◆ Task requirements
Filter the entries beneath this task, copying only the lines that hold the word "black".

◆ Listed entries
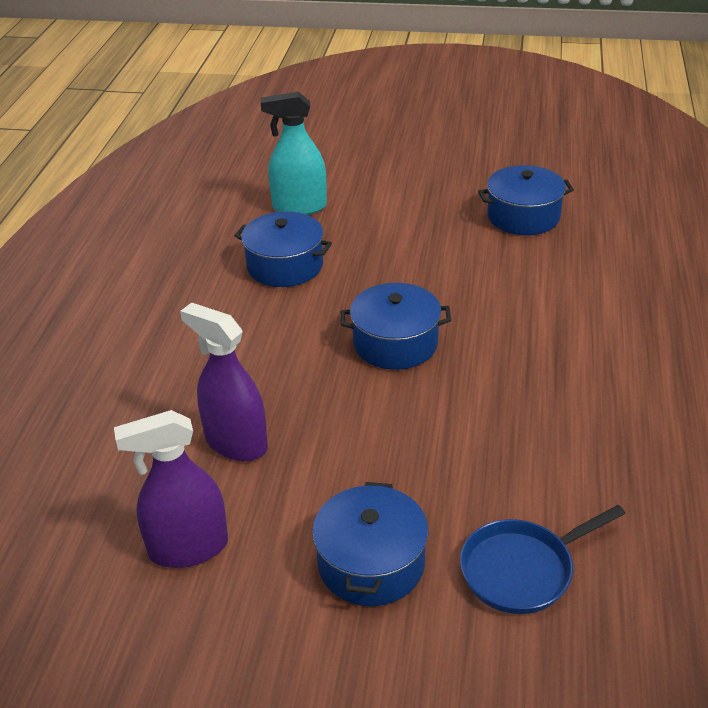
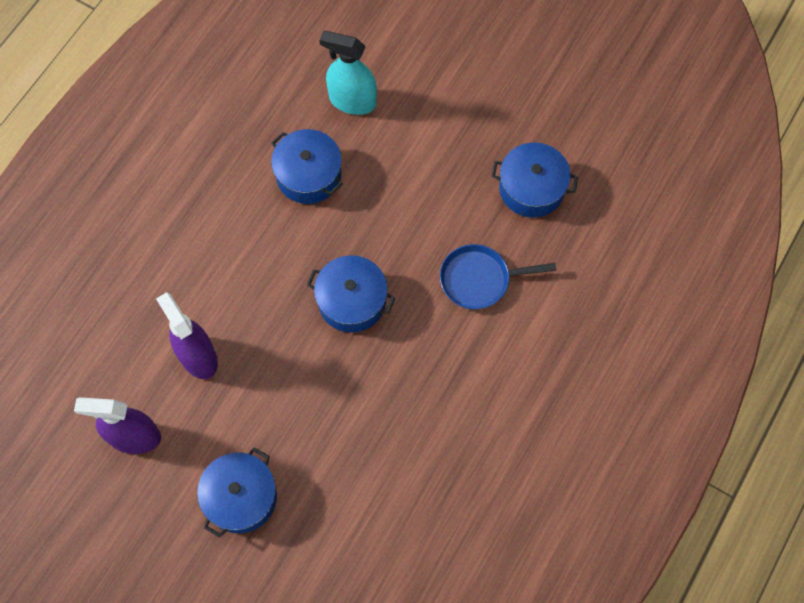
camera: 20 degrees right, 30 degrees up
(523, 569) = (331, 542): blue pan -> blue pan (479, 279)

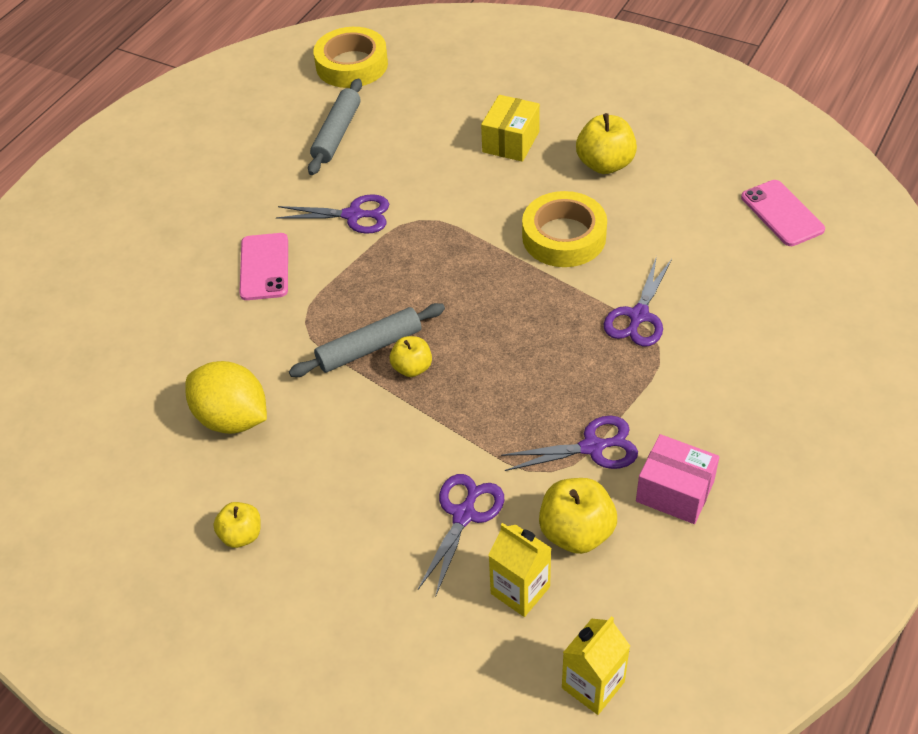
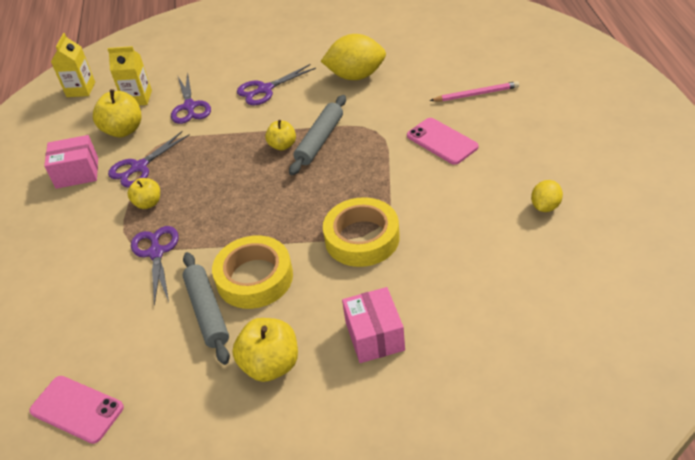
camera: 145 degrees right, 5 degrees down
(161, 300) = (476, 94): none -> pink pencil
(241, 535) = (293, 48): yellow apple -> yellow apple (148, 203)
(273, 157) = (545, 206): none -> yellow lemon
(337, 134) = (526, 253): grey rolling pin -> grey rolling pin (207, 312)
(352, 65) = (613, 327): yellow tape -> yellow tape (362, 238)
(353, 215) = (428, 202): purple scissors -> purple scissors (265, 89)
(511, 142) = (375, 336): yellow box -> pink box

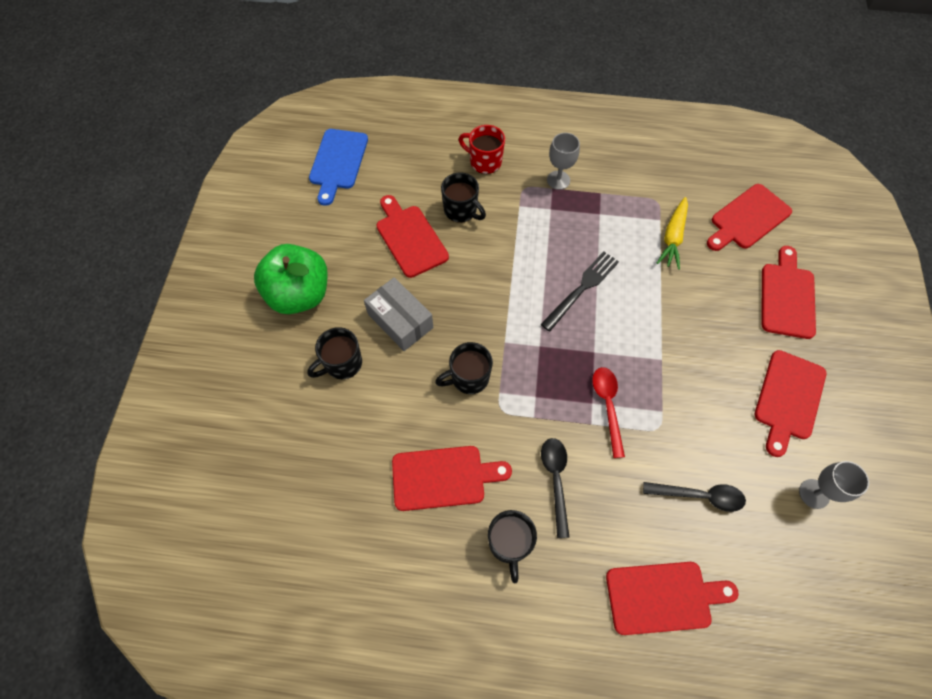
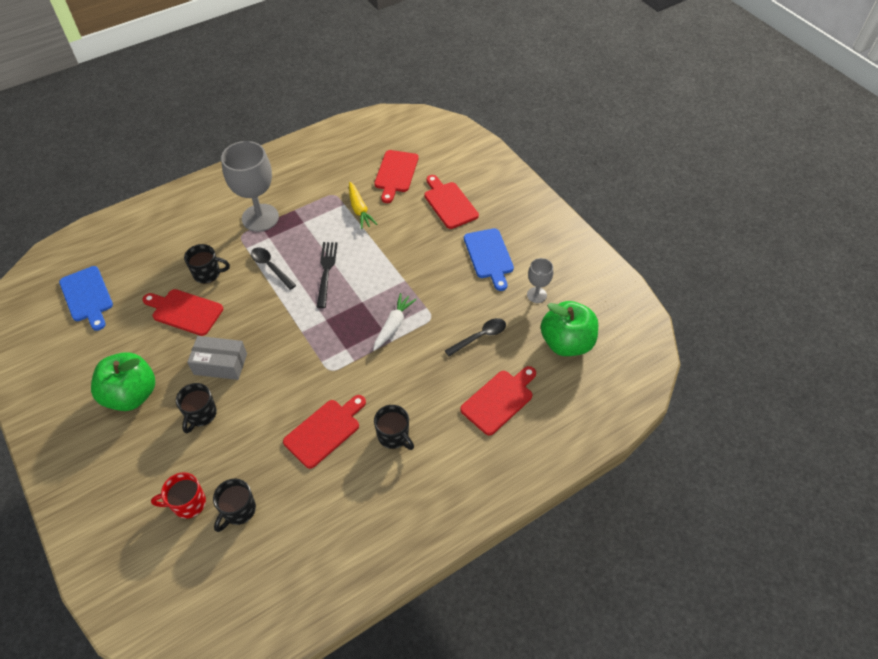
camera: 40 degrees left, 10 degrees down
(468, 378) = (295, 366): black mug -> black mug (238, 511)
(484, 162) = (199, 235): red mug -> red mug (188, 503)
(556, 480) = (394, 385): black spoon -> black spoon (270, 267)
(558, 180) = (260, 218): grey goblet -> grey goblet, size x1.99
(608, 406) = (393, 325): red spoon -> white carrot
(788, 399) = (489, 256): red cutting board -> blue cutting board
(807, 588) = (566, 343): none -> green apple

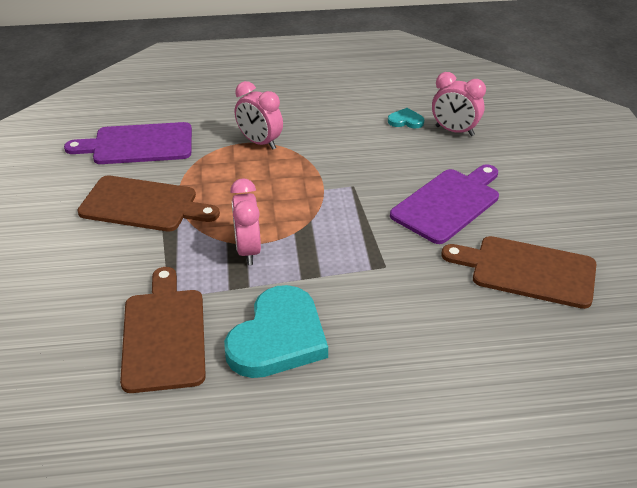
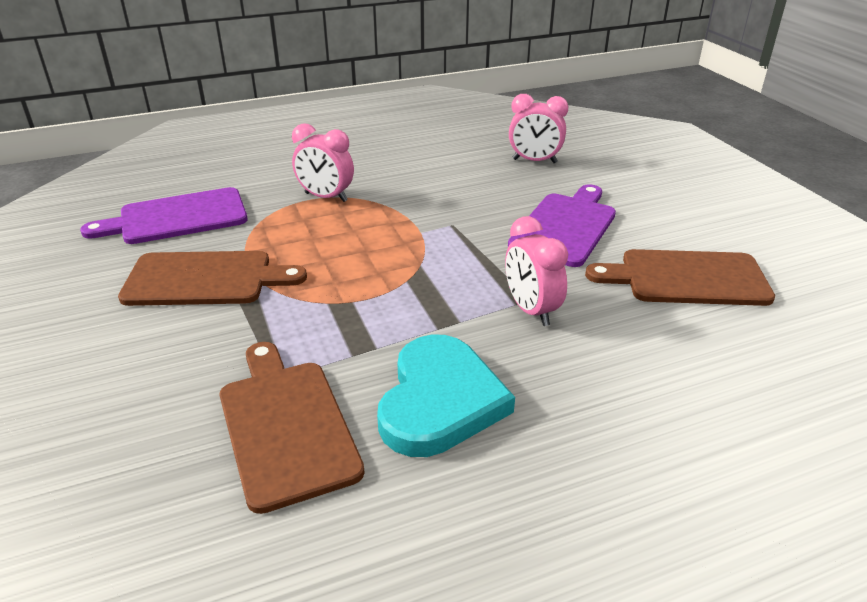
camera: 15 degrees left, 5 degrees down
(248, 250) = (358, 308): pink clock -> pink clock (531, 310)
(405, 121) = (479, 158): turquoise heart -> none

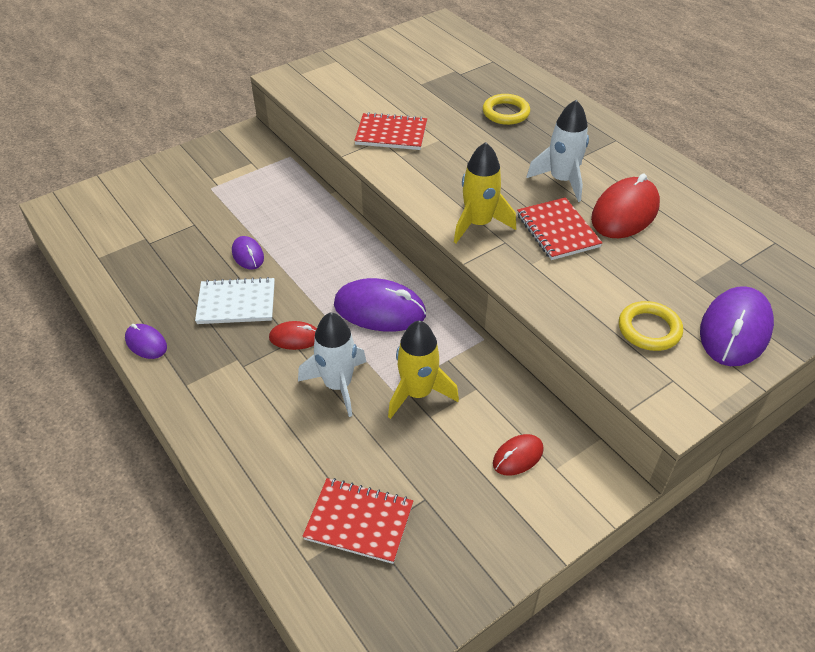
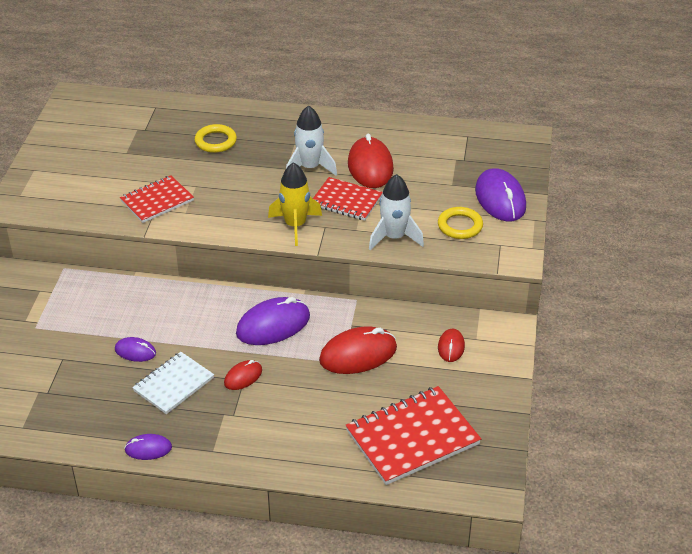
camera: 45 degrees left, 5 degrees down
(338, 385) = (307, 383): white rocket -> white rocket (394, 237)
(359, 522) = (412, 437): red notebook -> red notebook, size x1.59
(417, 393) = (358, 354): yellow rocket -> red mouse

◆ Written answer
(468, 378) = (295, 366): black mug -> black mug (238, 511)
(556, 480) = (394, 385): black spoon -> black spoon (270, 267)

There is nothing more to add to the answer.